● **Instructions for the task**:
Below are some records; output all of them exactly.

>>>

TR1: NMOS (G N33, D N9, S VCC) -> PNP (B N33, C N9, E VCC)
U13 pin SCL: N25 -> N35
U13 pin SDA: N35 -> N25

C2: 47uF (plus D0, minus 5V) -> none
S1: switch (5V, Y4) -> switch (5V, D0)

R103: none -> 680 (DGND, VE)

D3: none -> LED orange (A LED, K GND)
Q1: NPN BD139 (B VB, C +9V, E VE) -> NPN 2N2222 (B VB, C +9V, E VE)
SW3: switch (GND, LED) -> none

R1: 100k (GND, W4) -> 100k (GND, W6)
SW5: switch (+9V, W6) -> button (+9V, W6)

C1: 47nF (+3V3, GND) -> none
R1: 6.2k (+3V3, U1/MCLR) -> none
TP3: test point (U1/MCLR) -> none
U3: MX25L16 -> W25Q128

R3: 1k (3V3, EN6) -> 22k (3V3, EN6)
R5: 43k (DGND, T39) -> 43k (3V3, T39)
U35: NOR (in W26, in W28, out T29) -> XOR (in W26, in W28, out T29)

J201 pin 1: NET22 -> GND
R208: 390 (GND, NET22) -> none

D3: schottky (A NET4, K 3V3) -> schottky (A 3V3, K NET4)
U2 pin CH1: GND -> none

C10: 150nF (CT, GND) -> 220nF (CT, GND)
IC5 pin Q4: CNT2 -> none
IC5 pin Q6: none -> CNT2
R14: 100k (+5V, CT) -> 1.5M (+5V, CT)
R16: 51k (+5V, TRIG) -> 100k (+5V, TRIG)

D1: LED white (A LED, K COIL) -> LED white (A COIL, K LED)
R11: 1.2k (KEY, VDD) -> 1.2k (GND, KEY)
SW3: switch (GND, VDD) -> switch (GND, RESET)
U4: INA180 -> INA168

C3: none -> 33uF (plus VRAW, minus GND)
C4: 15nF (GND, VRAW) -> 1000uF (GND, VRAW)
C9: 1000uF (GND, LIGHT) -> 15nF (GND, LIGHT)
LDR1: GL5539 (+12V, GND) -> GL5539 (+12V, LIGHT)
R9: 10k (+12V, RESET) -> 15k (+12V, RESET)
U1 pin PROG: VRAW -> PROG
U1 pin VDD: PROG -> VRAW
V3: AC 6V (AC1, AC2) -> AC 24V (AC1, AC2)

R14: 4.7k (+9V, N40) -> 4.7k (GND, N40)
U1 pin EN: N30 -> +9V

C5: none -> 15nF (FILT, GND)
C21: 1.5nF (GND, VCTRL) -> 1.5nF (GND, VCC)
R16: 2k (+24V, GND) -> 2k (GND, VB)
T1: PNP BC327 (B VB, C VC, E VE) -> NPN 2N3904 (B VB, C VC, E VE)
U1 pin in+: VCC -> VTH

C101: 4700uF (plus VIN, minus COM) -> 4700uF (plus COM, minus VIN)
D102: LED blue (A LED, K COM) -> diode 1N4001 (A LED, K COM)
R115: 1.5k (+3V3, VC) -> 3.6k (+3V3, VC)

<<<

● **Solution to the problem**:
TR1: NMOS (G N33, D N9, S VCC) -> PNP (B N33, C N9, E VCC)
U13 pin SCL: N25 -> N35
U13 pin SDA: N35 -> N25

C2: 47uF (plus D0, minus 5V) -> none
S1: switch (5V, Y4) -> switch (5V, D0)

R103: none -> 680 (DGND, VE)

D3: none -> LED orange (A LED, K GND)
Q1: NPN BD139 (B VB, C +9V, E VE) -> NPN 2N2222 (B VB, C +9V, E VE)
SW3: switch (GND, LED) -> none

R1: 100k (GND, W4) -> 100k (GND, W6)
SW5: switch (+9V, W6) -> button (+9V, W6)

C1: 47nF (+3V3, GND) -> none
R1: 6.2k (+3V3, U1/MCLR) -> none
TP3: test point (U1/MCLR) -> none
U3: MX25L16 -> W25Q128

R3: 1k (3V3, EN6) -> 22k (3V3, EN6)
R5: 43k (DGND, T39) -> 43k (3V3, T39)
U35: NOR (in W26, in W28, out T29) -> XOR (in W26, in W28, out T29)

J201 pin 1: NET22 -> GND
R208: 390 (GND, NET22) -> none

D3: schottky (A NET4, K 3V3) -> schottky (A 3V3, K NET4)
U2 pin CH1: GND -> none

C10: 150nF (CT, GND) -> 220nF (CT, GND)
IC5 pin Q4: CNT2 -> none
IC5 pin Q6: none -> CNT2
R14: 100k (+5V, CT) -> 1.5M (+5V, CT)
R16: 51k (+5V, TRIG) -> 100k (+5V, TRIG)

D1: LED white (A LED, K COIL) -> LED white (A COIL, K LED)
R11: 1.2k (KEY, VDD) -> 1.2k (GND, KEY)
SW3: switch (GND, VDD) -> switch (GND, RESET)
U4: INA180 -> INA168

C3: none -> 33uF (plus VRAW, minus GND)
C4: 15nF (GND, VRAW) -> 1000uF (GND, VRAW)
C9: 1000uF (GND, LIGHT) -> 15nF (GND, LIGHT)
LDR1: GL5539 (+12V, GND) -> GL5539 (+12V, LIGHT)
R9: 10k (+12V, RESET) -> 15k (+12V, RESET)
U1 pin PROG: VRAW -> PROG
U1 pin VDD: PROG -> VRAW
V3: AC 6V (AC1, AC2) -> AC 24V (AC1, AC2)

R14: 4.7k (+9V, N40) -> 4.7k (GND, N40)
U1 pin EN: N30 -> +9V

C5: none -> 15nF (FILT, GND)
C21: 1.5nF (GND, VCTRL) -> 1.5nF (GND, VCC)
R16: 2k (+24V, GND) -> 2k (GND, VB)
T1: PNP BC327 (B VB, C VC, E VE) -> NPN 2N3904 (B VB, C VC, E VE)
U1 pin in+: VCC -> VTH

C101: 4700uF (plus VIN, minus COM) -> 4700uF (plus COM, minus VIN)
D102: LED blue (A LED, K COM) -> diode 1N4001 (A LED, K COM)
R115: 1.5k (+3V3, VC) -> 3.6k (+3V3, VC)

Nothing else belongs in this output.